Given data:
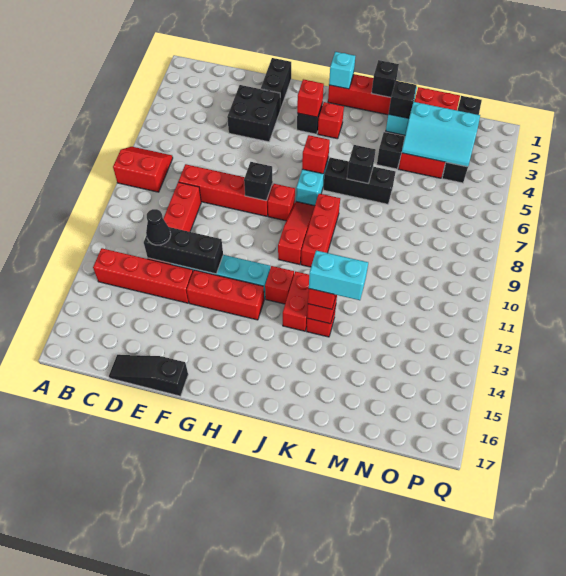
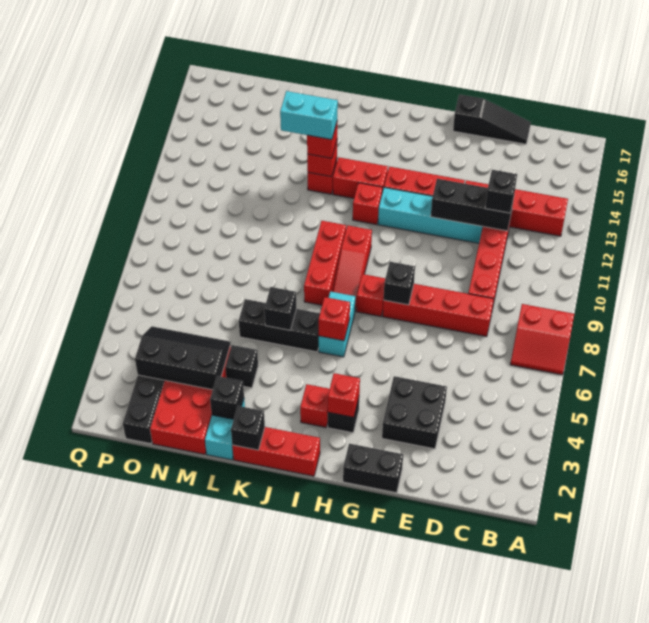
black cone D12 level 3 -> black brick D12 level 3
black brick F1:F2 level 1 -> black brick F1:G1 level 1
cyan brick I1 level 2 -> none
red brick J12:J13 level 1 -> red brick I13:J13 level 1
cyan slope M3:O4 level 2 top 3 -> black slope M3:O4 level 2 top 3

Required work: Please set down every line of the listing verbatim, excluding its pictures.

Your response:
black cone D12 level 3 -> black brick D12 level 3
black brick F1:F2 level 1 -> black brick F1:G1 level 1
cyan brick I1 level 2 -> none
red brick J12:J13 level 1 -> red brick I13:J13 level 1
cyan slope M3:O4 level 2 top 3 -> black slope M3:O4 level 2 top 3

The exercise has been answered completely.